— PROBLEM TO WORK ON —
When a picture appears among the records, leave it out, and copy all else exactly.
═════ THE RECORDS ═════
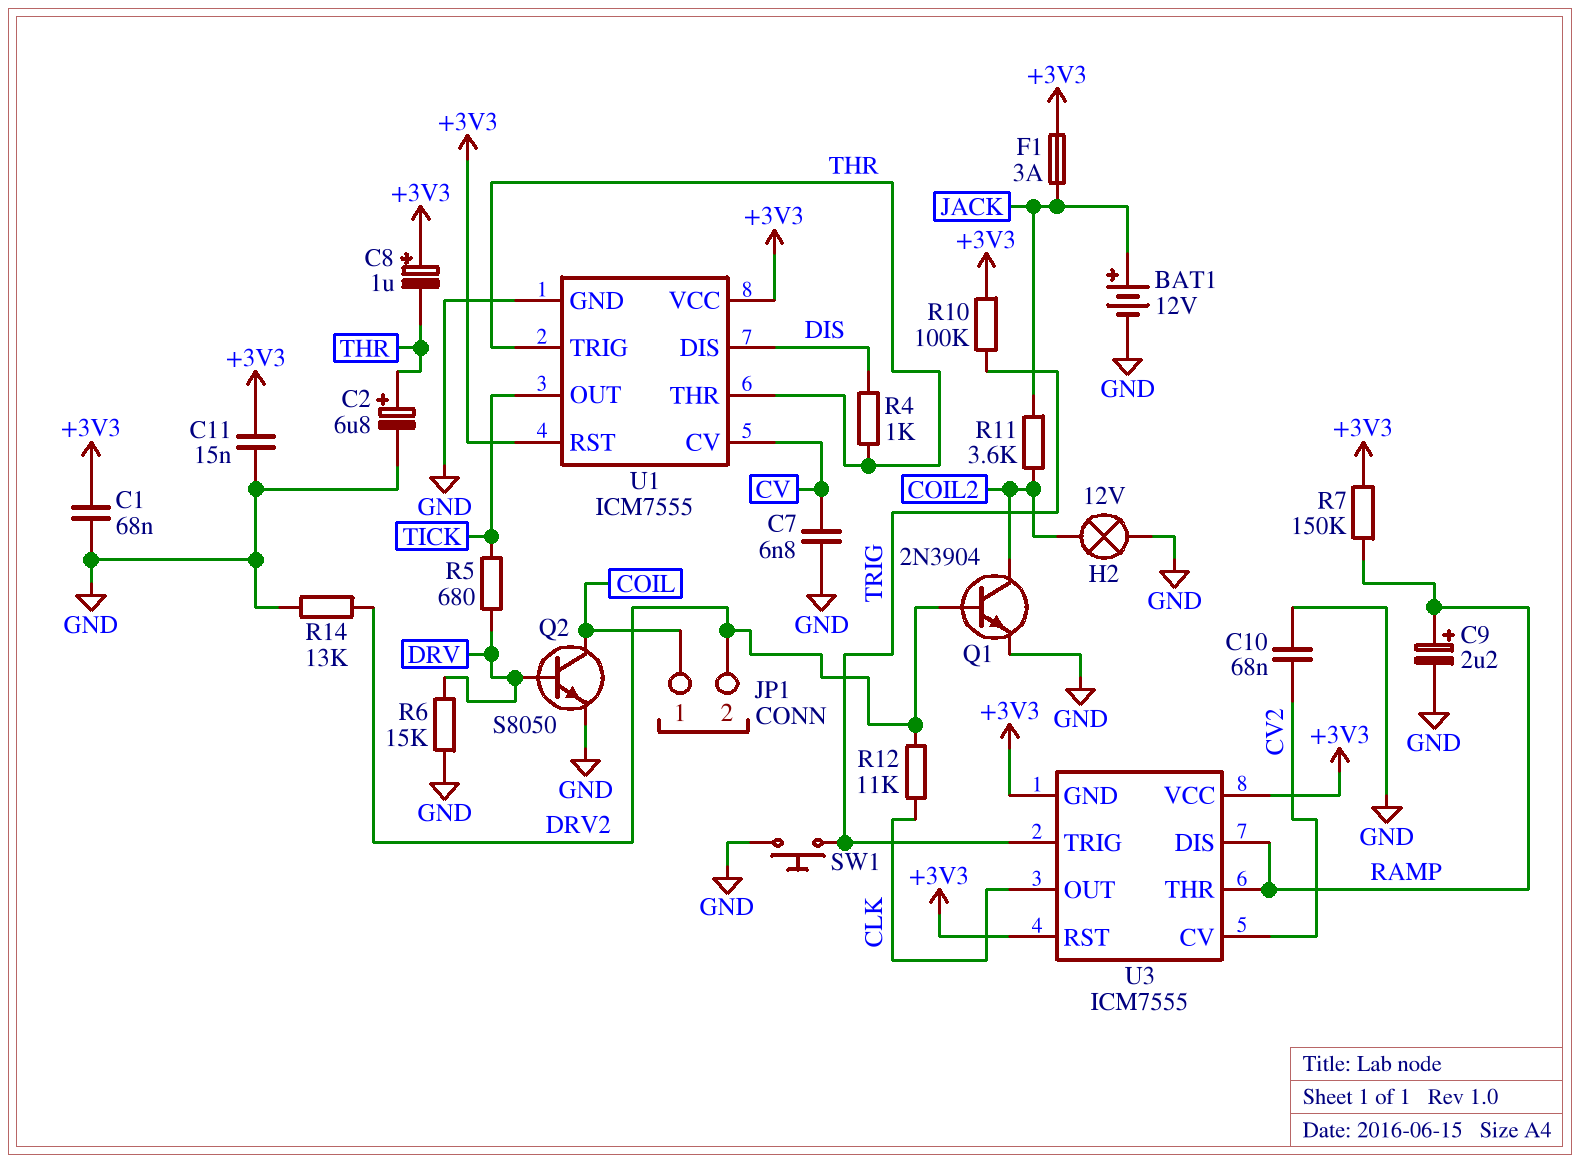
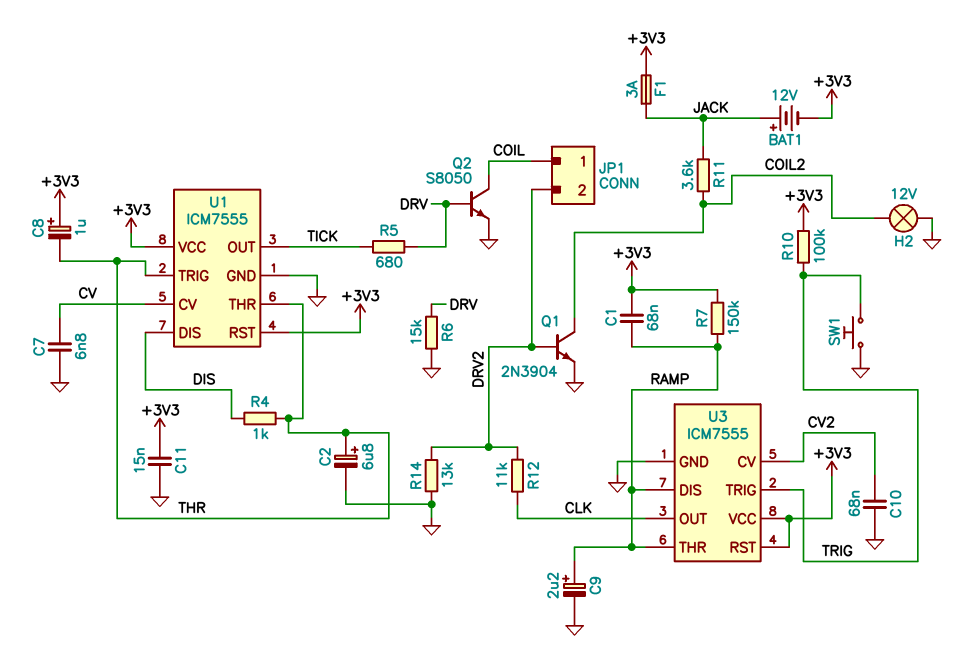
BAT1: 12V (plus JACK, minus GND) -> 12V (plus JACK, minus +3V3)
C1: 68nF (+3V3, GND) -> 68nF (+3V3, RAMP)
U3 pin GND: +3V3 -> GND

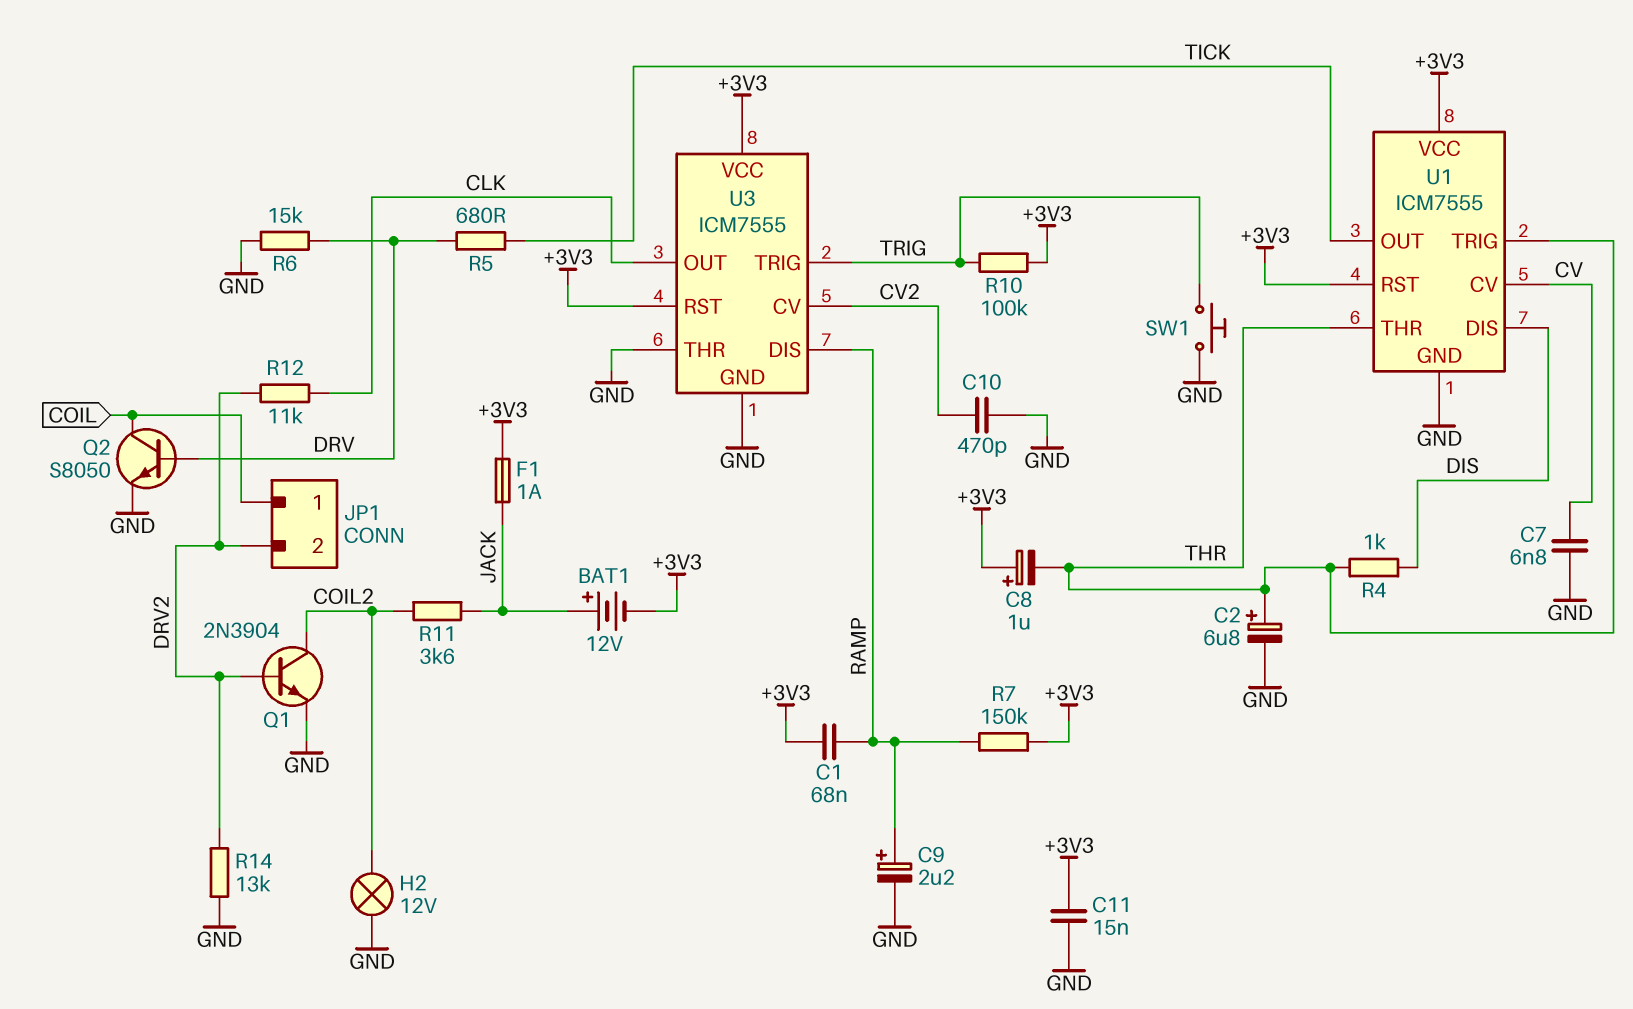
C10: 68nF (CV2, GND) -> 470pF (CV2, GND)
F1: 3A (+3V3, JACK) -> 1A (+3V3, JACK)
U3 pin THR: RAMP -> GND

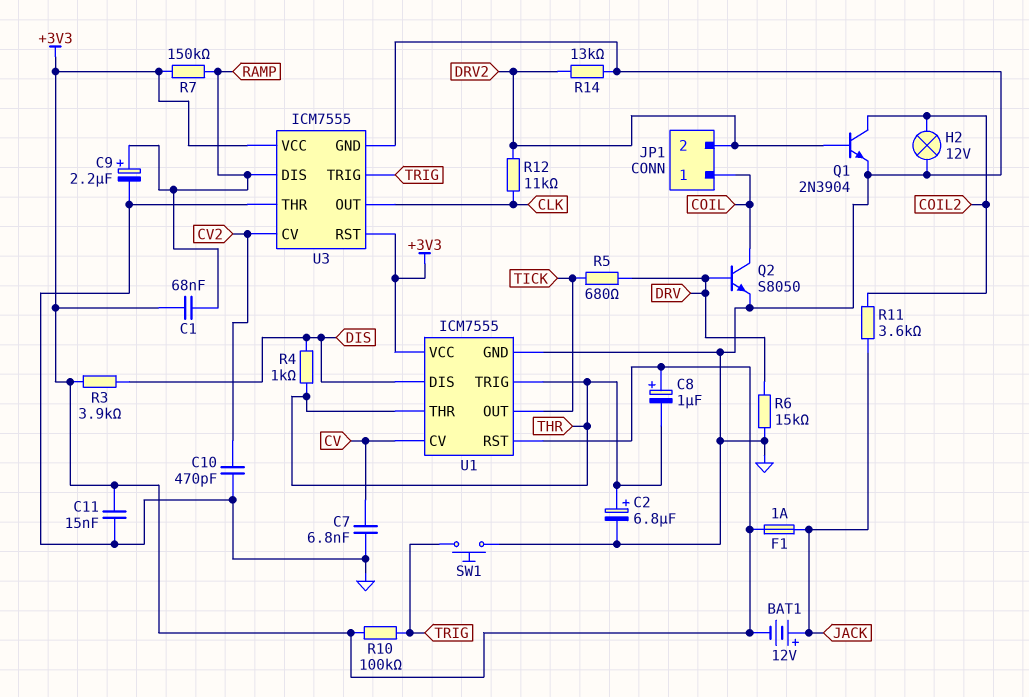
R3: none -> 3.9k (+3V3, DIS)

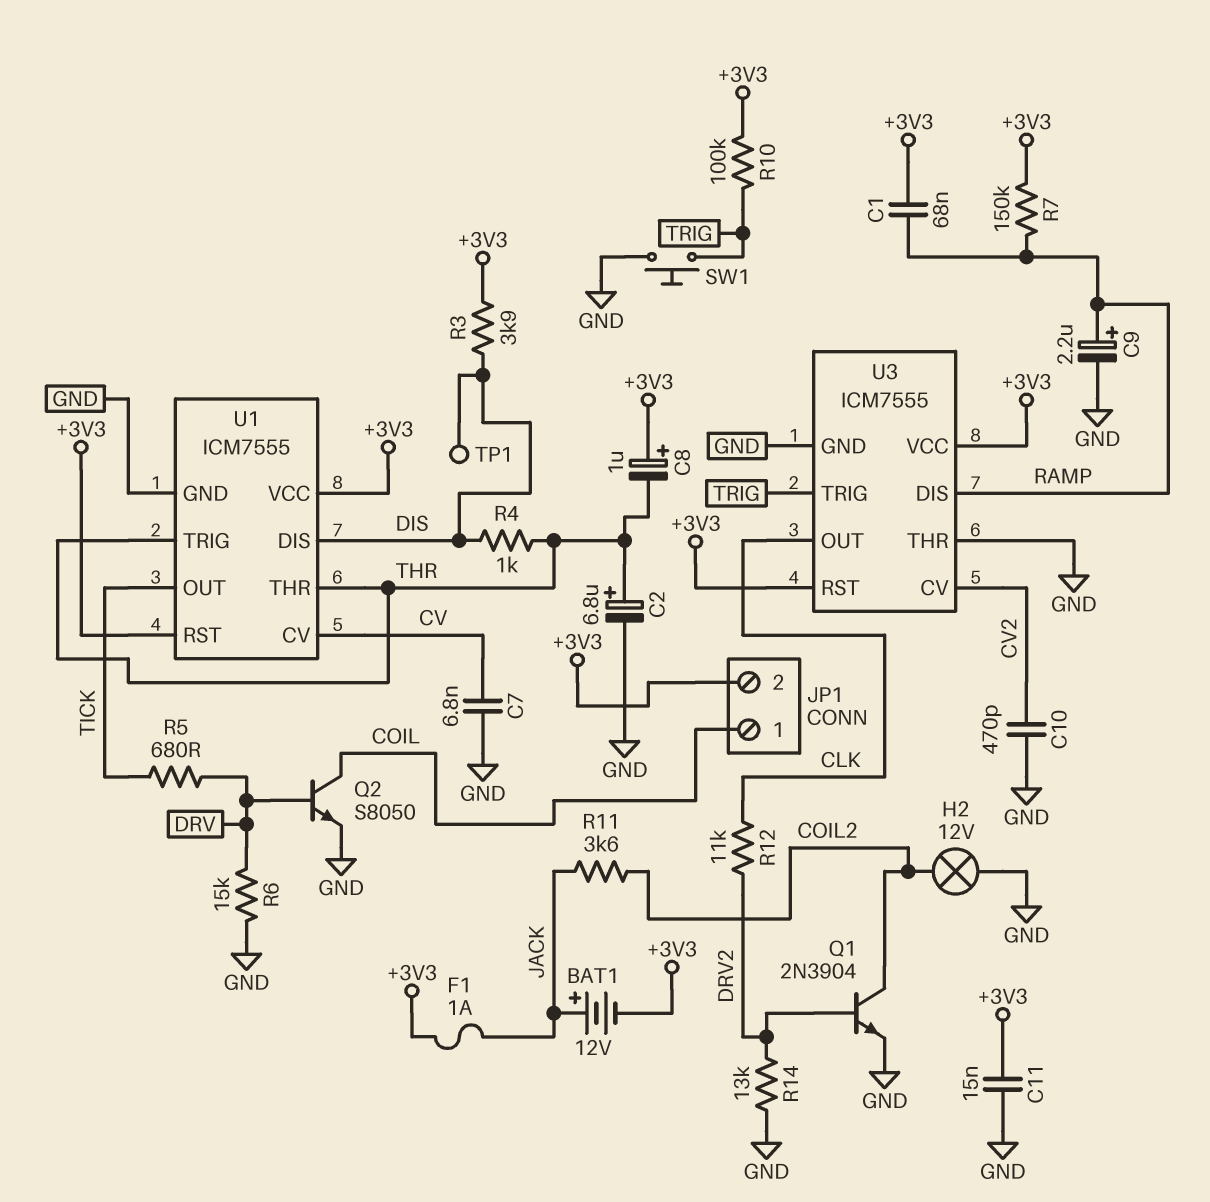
JP1 pin 2: DRV2 -> +3V3
TP1: none -> test point (DIS)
═════
— WRITTEN RESPONSE —
BAT1: 12V (plus JACK, minus GND) -> 12V (plus JACK, minus +3V3)
C1: 68nF (+3V3, GND) -> 68nF (+3V3, RAMP)
U3 pin GND: +3V3 -> GND

C10: 68nF (CV2, GND) -> 470pF (CV2, GND)
F1: 3A (+3V3, JACK) -> 1A (+3V3, JACK)
U3 pin THR: RAMP -> GND

R3: none -> 3.9k (+3V3, DIS)

JP1 pin 2: DRV2 -> +3V3
TP1: none -> test point (DIS)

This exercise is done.